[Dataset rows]

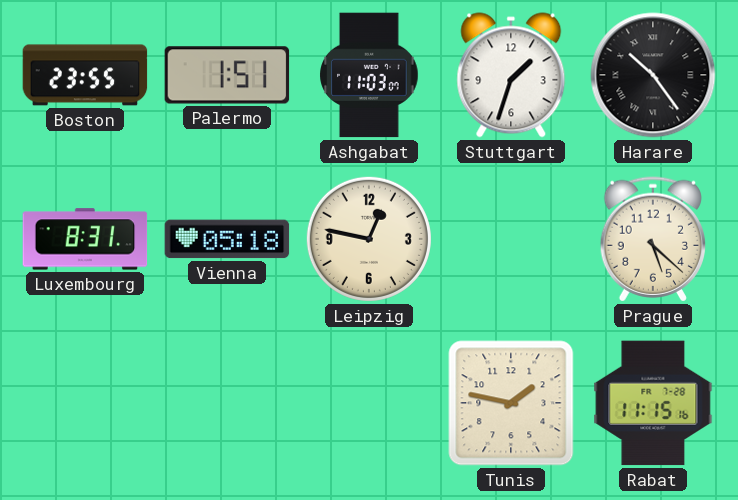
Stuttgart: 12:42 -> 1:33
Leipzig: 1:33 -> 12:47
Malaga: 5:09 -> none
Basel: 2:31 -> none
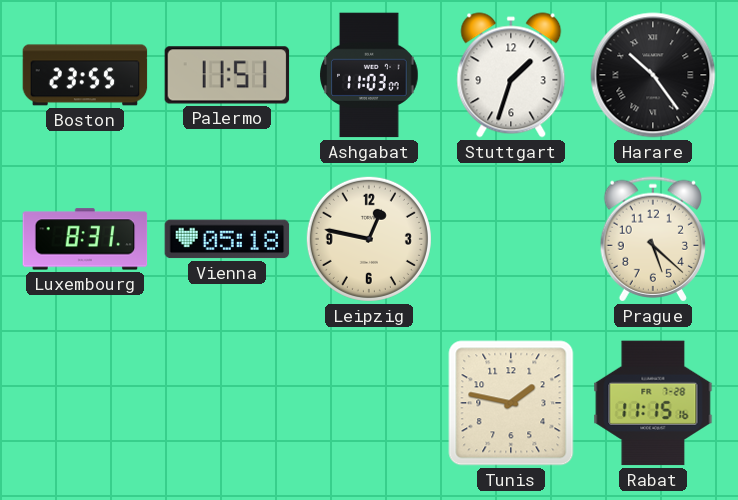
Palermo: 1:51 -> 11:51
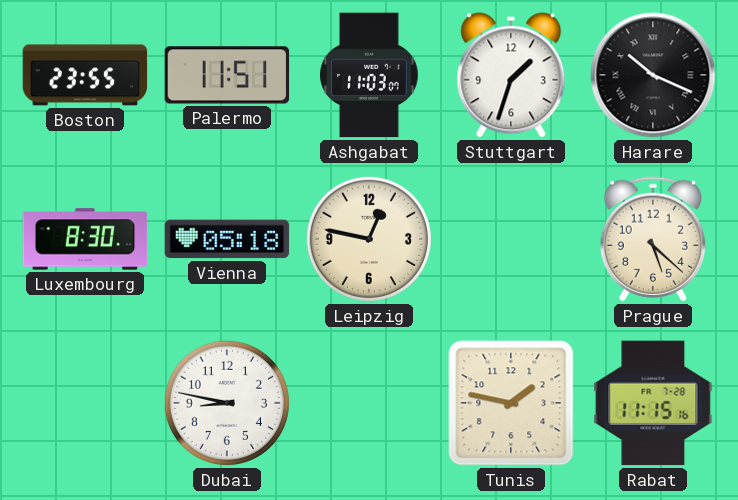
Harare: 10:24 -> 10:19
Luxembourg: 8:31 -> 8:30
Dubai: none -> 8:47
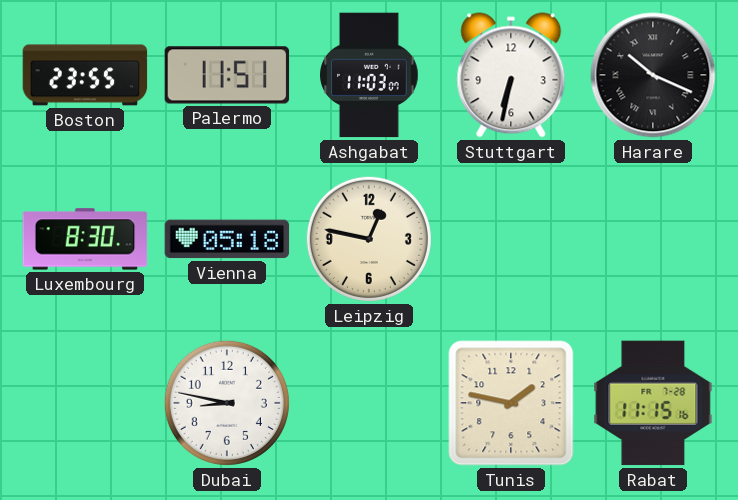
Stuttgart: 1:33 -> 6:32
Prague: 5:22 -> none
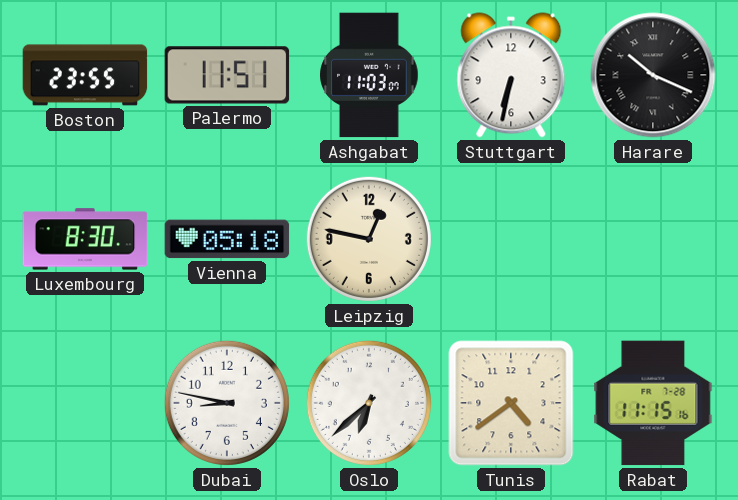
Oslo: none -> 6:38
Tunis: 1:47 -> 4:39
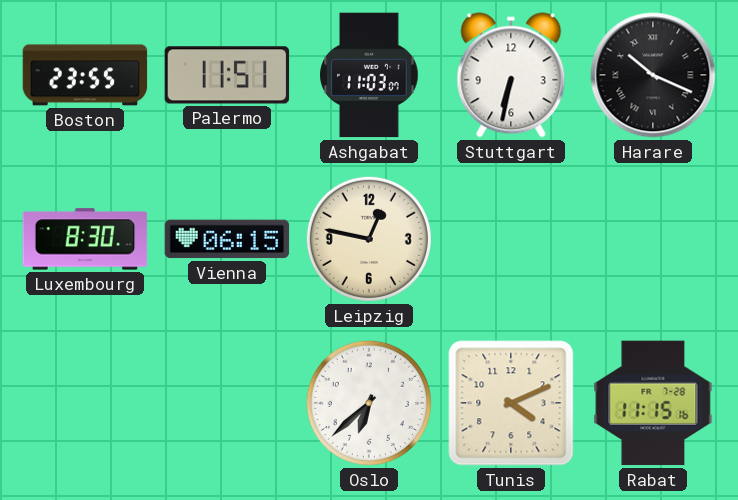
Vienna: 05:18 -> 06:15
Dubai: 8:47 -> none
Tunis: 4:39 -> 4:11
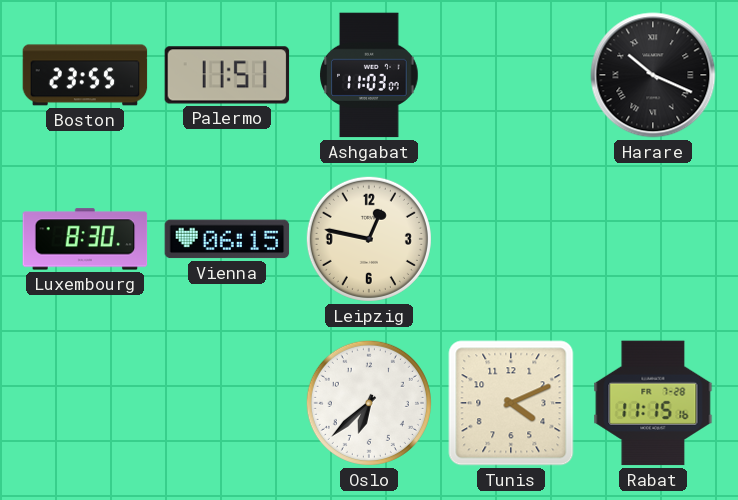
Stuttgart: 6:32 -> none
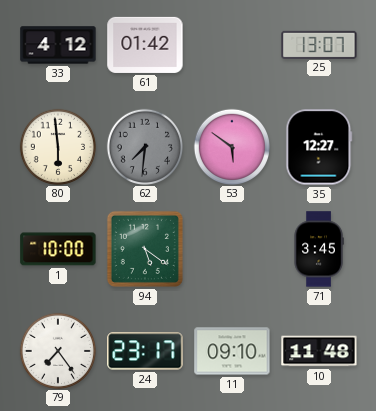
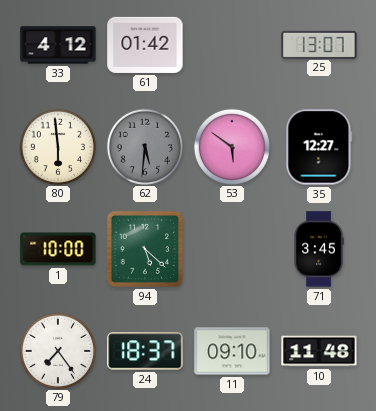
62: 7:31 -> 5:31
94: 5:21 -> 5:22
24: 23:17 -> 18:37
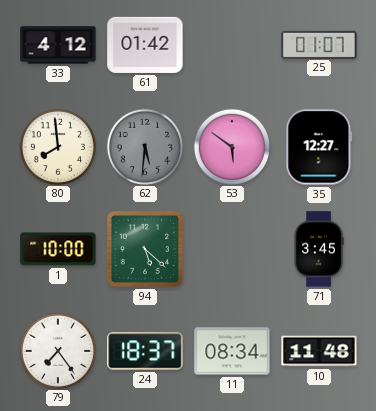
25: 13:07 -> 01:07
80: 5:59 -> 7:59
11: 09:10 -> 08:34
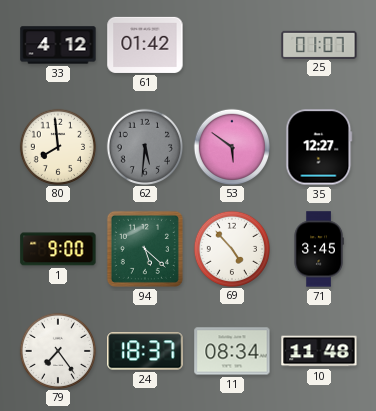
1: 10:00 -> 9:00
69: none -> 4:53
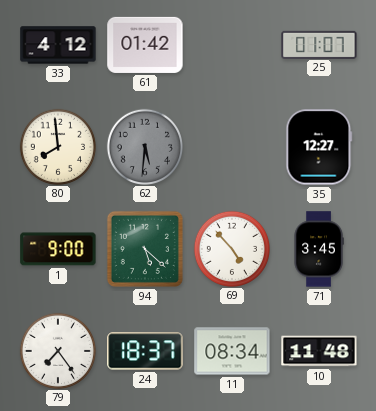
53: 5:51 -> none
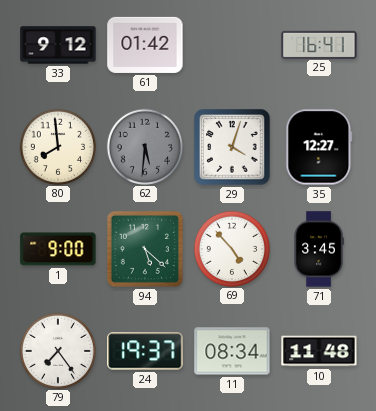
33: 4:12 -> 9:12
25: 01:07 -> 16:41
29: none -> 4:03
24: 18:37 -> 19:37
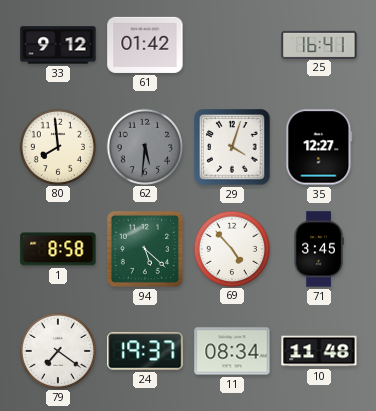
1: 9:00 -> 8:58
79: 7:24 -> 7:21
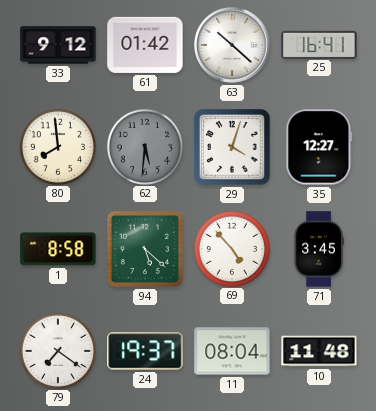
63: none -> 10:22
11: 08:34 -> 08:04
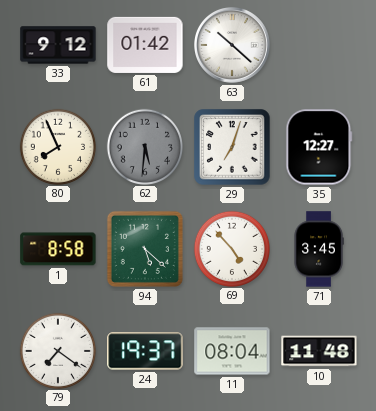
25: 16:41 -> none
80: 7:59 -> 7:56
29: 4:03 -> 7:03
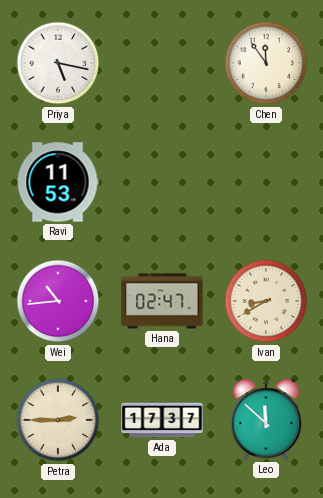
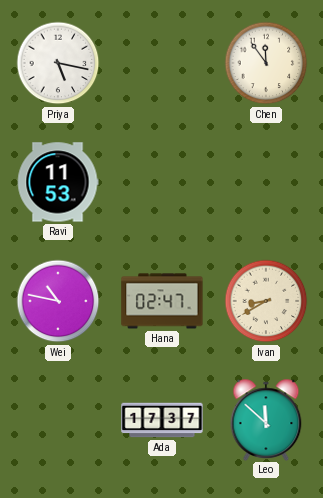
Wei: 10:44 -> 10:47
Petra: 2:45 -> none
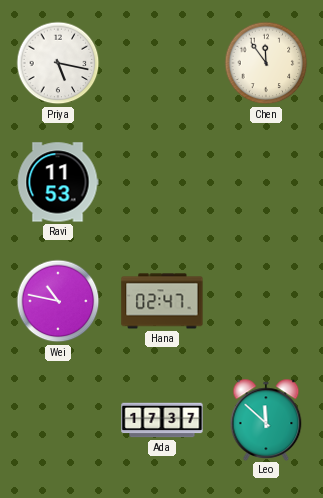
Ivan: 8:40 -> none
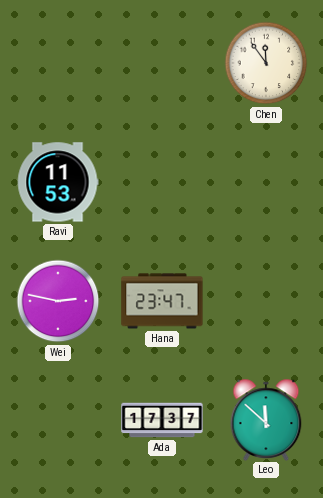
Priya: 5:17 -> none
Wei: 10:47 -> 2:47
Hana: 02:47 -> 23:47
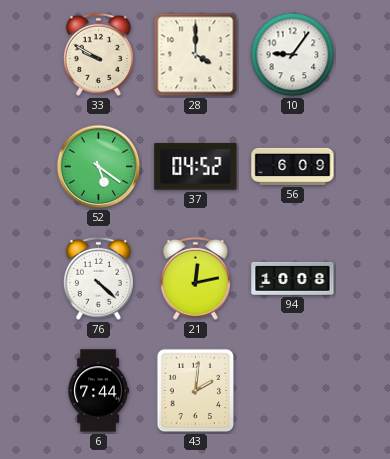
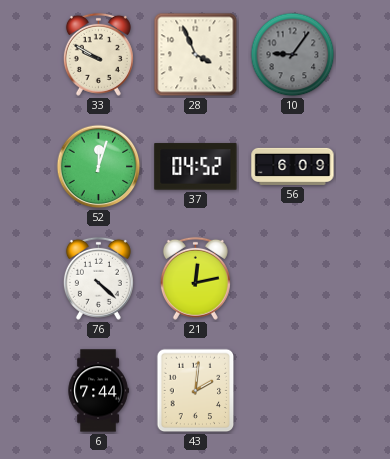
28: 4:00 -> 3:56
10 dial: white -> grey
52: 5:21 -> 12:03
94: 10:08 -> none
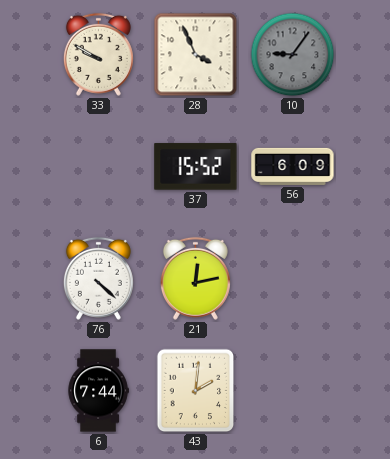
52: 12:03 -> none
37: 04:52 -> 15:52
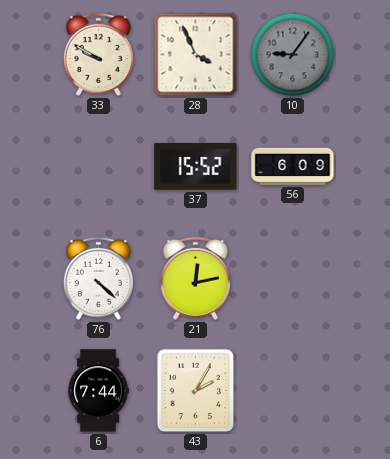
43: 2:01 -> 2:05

# [Goal]
Reproduce every line of the items above word for word, leaving out the picture markers.

# [Result for this task]
Stuttgart: 12:42 -> 1:33
Leipzig: 1:33 -> 12:47
Malaga: 5:09 -> none
Basel: 2:31 -> none
Palermo: 1:51 -> 11:51
Harare: 10:24 -> 10:19
Luxembourg: 8:31 -> 8:30
Dubai: none -> 8:47
Stuttgart: 1:33 -> 6:32
Prague: 5:22 -> none
Oslo: none -> 6:38
Tunis: 1:47 -> 4:39
Vienna: 05:18 -> 06:15
Dubai: 8:47 -> none
Tunis: 4:39 -> 4:11
Stuttgart: 6:32 -> none
62: 7:31 -> 5:31
94: 5:21 -> 5:22
24: 23:17 -> 18:37
25: 13:07 -> 01:07
80: 5:59 -> 7:59
11: 09:10 -> 08:34
1: 10:00 -> 9:00
69: none -> 4:53
53: 5:51 -> none
33: 4:12 -> 9:12
25: 01:07 -> 16:41
29: none -> 4:03
24: 18:37 -> 19:37
1: 9:00 -> 8:58
79: 7:24 -> 7:21
63: none -> 10:22
11: 08:34 -> 08:04
25: 16:41 -> none
80: 7:59 -> 7:56
29: 4:03 -> 7:03
Wei: 10:44 -> 10:47
Petra: 2:45 -> none
Ivan: 8:40 -> none
Priya: 5:17 -> none
Wei: 10:47 -> 2:47
Hana: 02:47 -> 23:47
28: 4:00 -> 3:56
10 dial: white -> grey
52: 5:21 -> 12:03
94: 10:08 -> none
52: 12:03 -> none
37: 04:52 -> 15:52
43: 2:01 -> 2:05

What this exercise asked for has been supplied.